(Stepwise shape edit descriptions)

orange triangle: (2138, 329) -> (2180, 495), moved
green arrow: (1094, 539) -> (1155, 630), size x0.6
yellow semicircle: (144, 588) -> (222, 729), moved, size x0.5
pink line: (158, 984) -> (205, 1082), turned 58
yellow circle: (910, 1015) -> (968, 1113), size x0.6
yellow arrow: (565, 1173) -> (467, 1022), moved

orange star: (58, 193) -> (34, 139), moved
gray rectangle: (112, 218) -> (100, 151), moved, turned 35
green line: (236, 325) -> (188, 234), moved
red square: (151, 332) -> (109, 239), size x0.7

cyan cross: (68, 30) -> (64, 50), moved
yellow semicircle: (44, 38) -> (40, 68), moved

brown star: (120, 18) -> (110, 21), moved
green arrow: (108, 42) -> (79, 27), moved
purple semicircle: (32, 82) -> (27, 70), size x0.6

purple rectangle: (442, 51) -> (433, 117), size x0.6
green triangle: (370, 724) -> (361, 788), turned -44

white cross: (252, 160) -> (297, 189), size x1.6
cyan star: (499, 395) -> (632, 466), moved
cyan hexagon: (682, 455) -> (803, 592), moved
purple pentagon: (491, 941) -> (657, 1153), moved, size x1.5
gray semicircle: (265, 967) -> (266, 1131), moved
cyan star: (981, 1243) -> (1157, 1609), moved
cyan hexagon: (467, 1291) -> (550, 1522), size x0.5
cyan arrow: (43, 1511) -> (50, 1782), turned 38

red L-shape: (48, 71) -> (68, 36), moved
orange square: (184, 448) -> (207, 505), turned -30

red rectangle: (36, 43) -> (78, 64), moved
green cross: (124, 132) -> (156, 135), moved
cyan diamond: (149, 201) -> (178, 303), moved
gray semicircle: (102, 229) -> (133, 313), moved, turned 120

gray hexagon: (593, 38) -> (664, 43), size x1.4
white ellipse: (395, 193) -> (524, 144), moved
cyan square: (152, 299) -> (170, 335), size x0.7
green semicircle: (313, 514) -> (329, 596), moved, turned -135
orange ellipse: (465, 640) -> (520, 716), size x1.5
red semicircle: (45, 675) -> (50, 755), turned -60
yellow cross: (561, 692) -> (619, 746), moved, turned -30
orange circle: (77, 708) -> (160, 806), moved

PROBLEM DETAILS:
Please transcribe the lines from the one containing "red semicircle: (45, 675)" through the last line of the records. Include both ends and nothing else.

RESULT:
red semicircle: (45, 675) -> (50, 755), turned -60
yellow cross: (561, 692) -> (619, 746), moved, turned -30
orange circle: (77, 708) -> (160, 806), moved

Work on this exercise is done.